> _GIVEN INFORMATION_
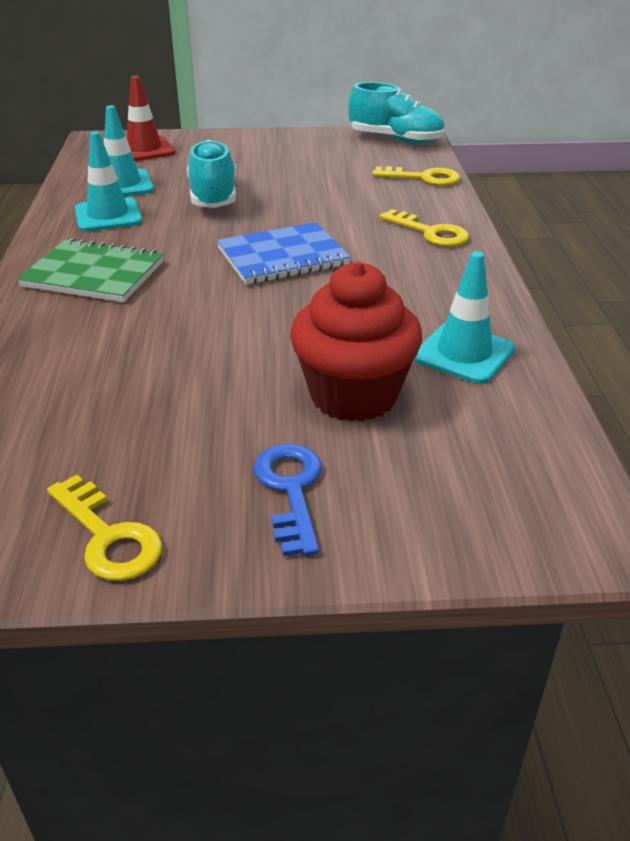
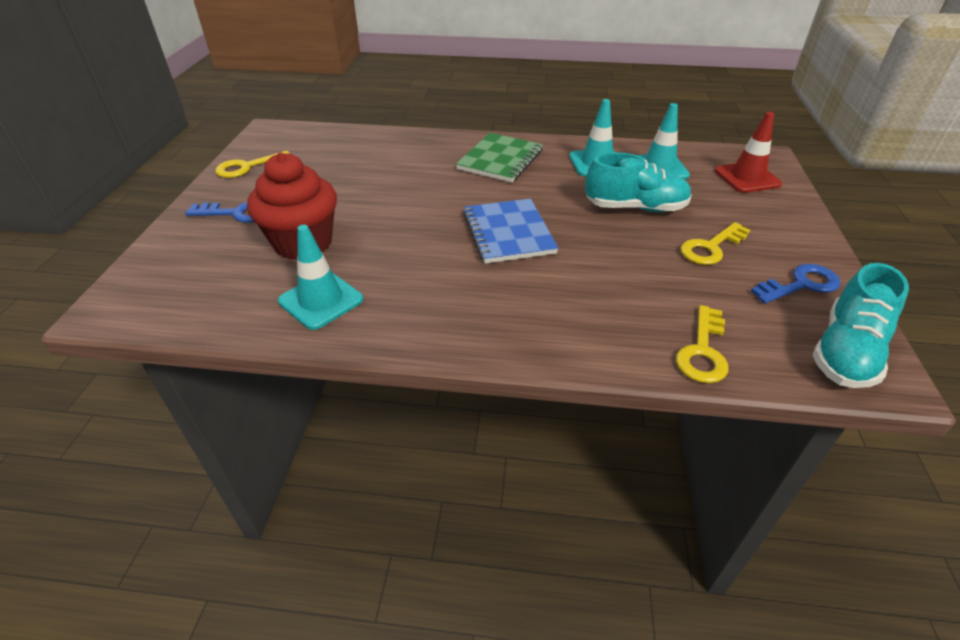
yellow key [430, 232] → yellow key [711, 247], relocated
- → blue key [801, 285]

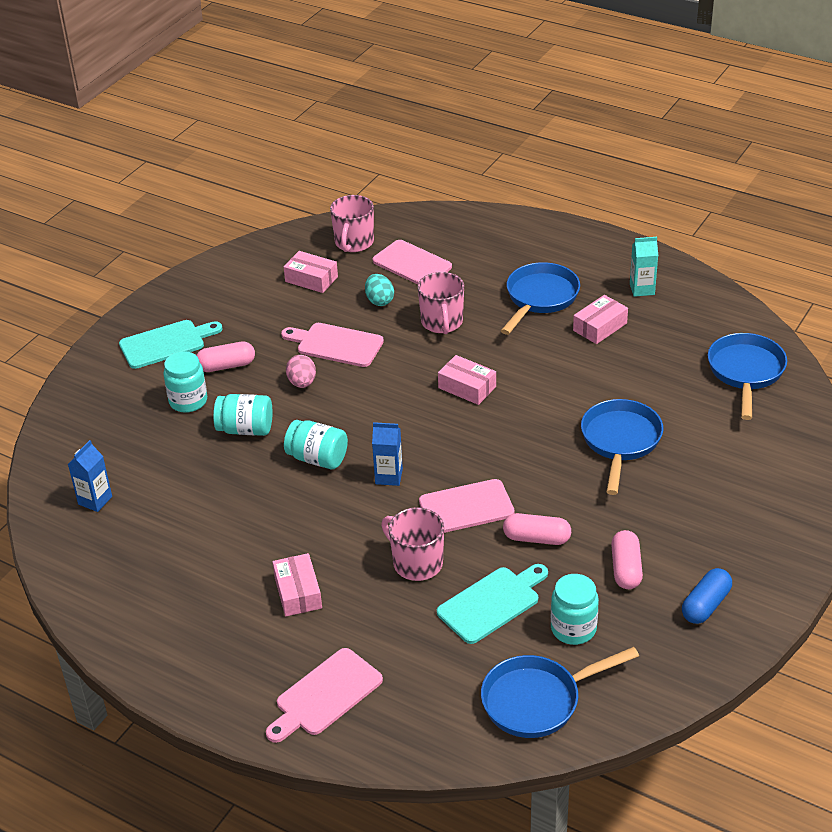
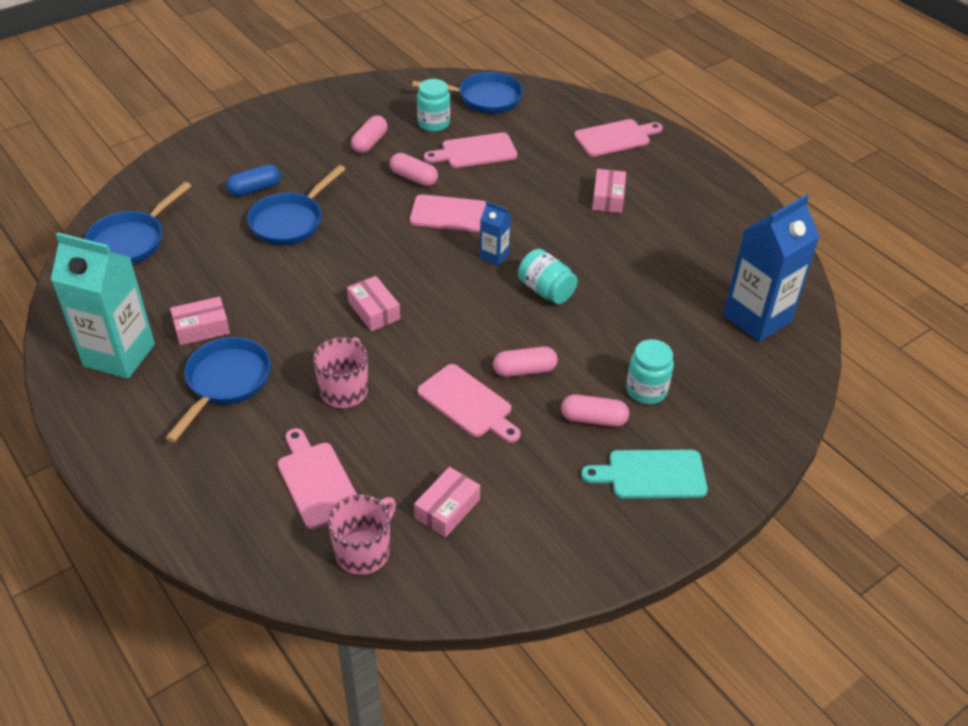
blue carton [95, 500] → blue carton [757, 318], x2.11
turquoise jar [245, 429] → -
pink box [311, 279] → pink box [447, 509], 75 degrees clockwise
pink egg [302, 383] → pink capsule [524, 370]
turquoise egg [379, 301] → -
pink mug [416, 563] → -
turquoise cutting board [492, 603] → pink cutting board [475, 151]
blue pan [539, 298] → blue pan [225, 383], 150 degrees clockwise
turquoise carton [642, 289] → turquoise carton [119, 355], x2.11
blue capsule [705, 605] → blue capsule [255, 189], relocated

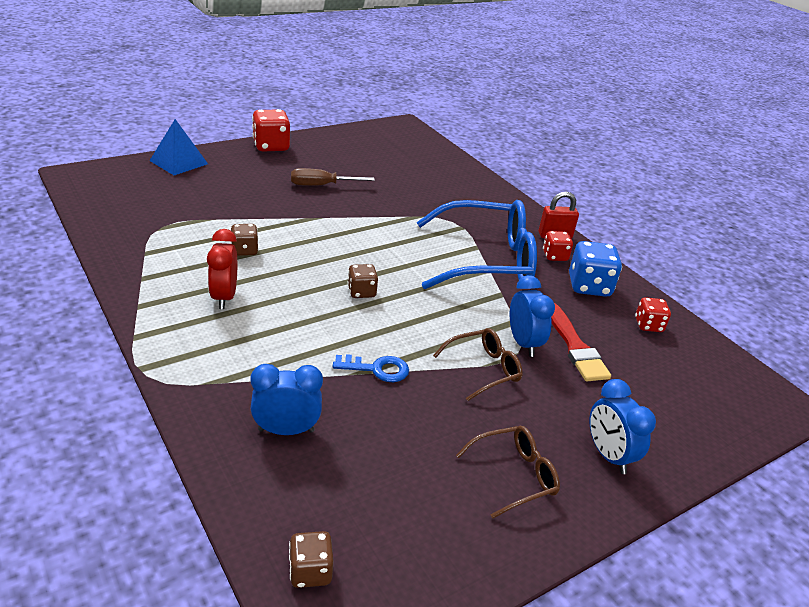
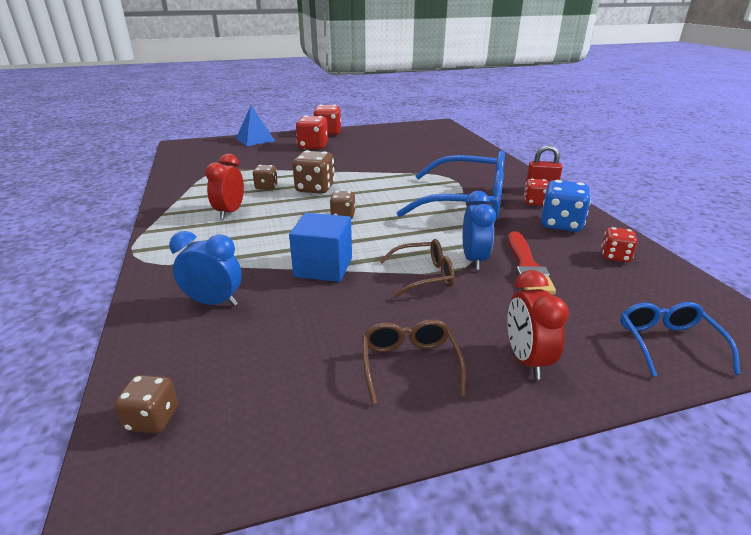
brown screwdriver [321, 185] → -
blue key [377, 369] → blue cube [323, 267]
brown glasses [513, 476] → brown glasses [410, 365], 90 degrees counterclockwise
blue clock [608, 455] → red clock [526, 360]
- → brown dice [315, 189]
- → red dice [313, 146]
- → blue glasses [668, 344]

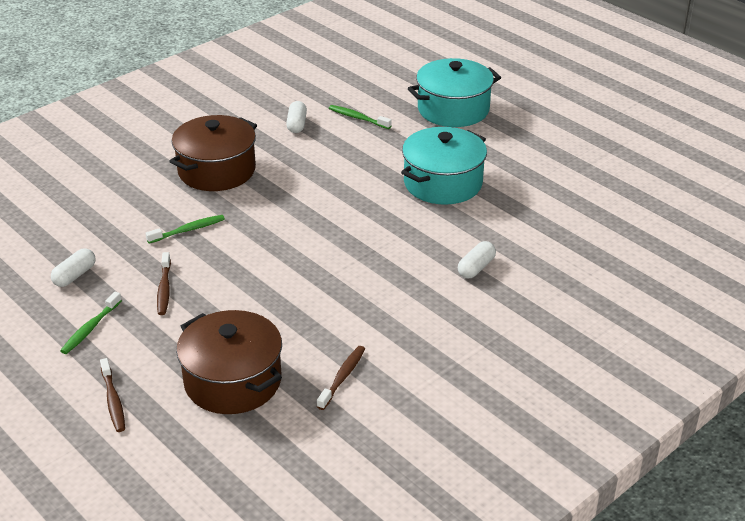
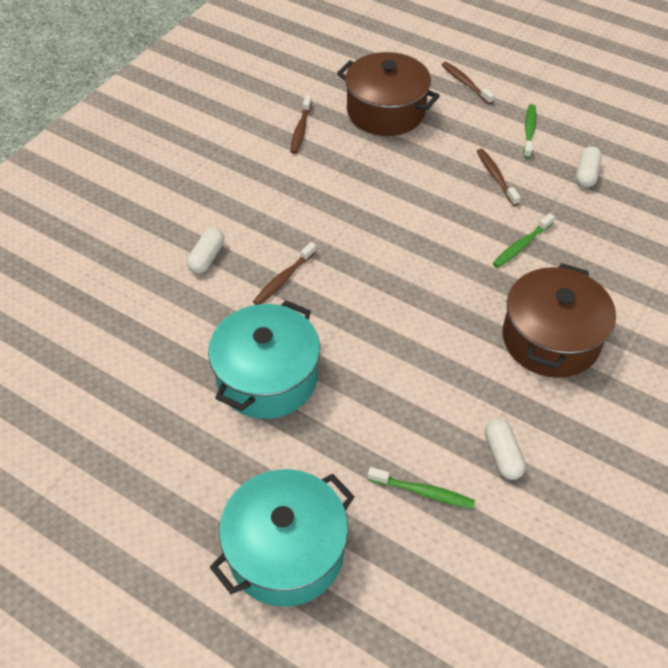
- → brown toothbrush [283, 279]

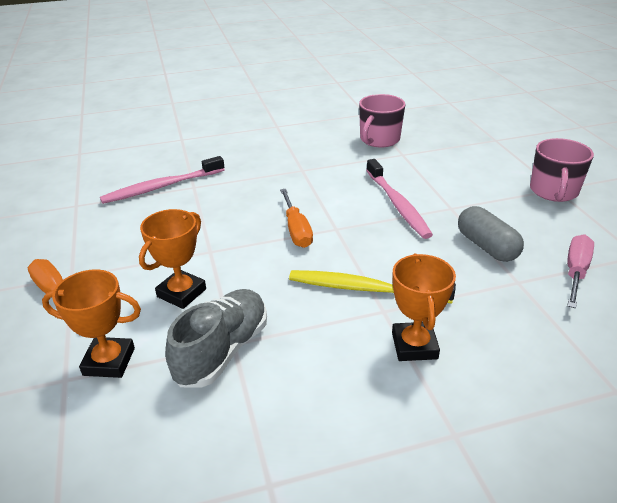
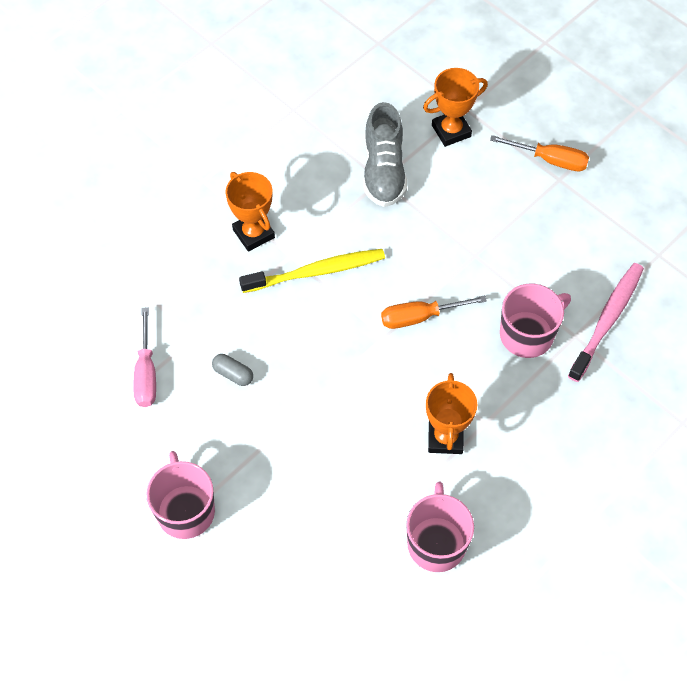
orange trophy [181, 293] → orange trophy [445, 438], relocated
orange screwdriver [296, 230] → orange screwdriver [419, 317], 60 degrees counterclockwise
pink toothbrush [397, 204] → -
grey capsule [486, 246] → grey capsule [233, 374], x0.58
- → pink mug [528, 334]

> _ACTIVITY_
Where a picture appears, omit it; otherwise reproduce each line above from the first to the one with "pink egg [302, 383] → pink capsule [524, 370]", inclusive.

> _SOLVED EXERCISE_
yellow key [430, 232] → yellow key [711, 247], relocated
- → blue key [801, 285]

blue carton [95, 500] → blue carton [757, 318], x2.11
turquoise jar [245, 429] → -
pink box [311, 279] → pink box [447, 509], 75 degrees clockwise
pink egg [302, 383] → pink capsule [524, 370]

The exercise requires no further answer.